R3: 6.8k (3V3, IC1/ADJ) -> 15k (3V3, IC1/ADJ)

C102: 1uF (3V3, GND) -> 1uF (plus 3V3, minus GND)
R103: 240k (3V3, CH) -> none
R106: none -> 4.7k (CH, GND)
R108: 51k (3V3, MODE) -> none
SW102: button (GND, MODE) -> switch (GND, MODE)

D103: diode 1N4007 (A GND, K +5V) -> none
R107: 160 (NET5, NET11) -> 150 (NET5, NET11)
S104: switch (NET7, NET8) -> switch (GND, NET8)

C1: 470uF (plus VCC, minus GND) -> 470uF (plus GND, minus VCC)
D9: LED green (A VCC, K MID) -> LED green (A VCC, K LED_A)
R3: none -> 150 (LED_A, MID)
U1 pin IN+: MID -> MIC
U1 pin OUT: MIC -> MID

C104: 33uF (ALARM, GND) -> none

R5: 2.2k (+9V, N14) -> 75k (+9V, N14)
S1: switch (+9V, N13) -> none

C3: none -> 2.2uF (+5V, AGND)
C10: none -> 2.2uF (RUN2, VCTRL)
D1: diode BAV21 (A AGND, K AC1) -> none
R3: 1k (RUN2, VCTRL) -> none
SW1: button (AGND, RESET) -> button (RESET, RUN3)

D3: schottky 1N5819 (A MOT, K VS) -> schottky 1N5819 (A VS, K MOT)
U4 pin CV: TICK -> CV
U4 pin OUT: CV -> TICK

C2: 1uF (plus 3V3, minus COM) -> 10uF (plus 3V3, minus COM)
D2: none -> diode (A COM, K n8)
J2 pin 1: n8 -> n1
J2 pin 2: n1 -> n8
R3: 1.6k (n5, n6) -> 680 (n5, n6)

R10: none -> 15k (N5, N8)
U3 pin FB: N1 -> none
....
- **THE TASK**:
Identify every line above that includes the word "switch", and show those lines.

- **SOLUTION TO THE EXERCISE**:
SW102: button (GND, MODE) -> switch (GND, MODE)
S104: switch (NET7, NET8) -> switch (GND, NET8)
S1: switch (+9V, N13) -> none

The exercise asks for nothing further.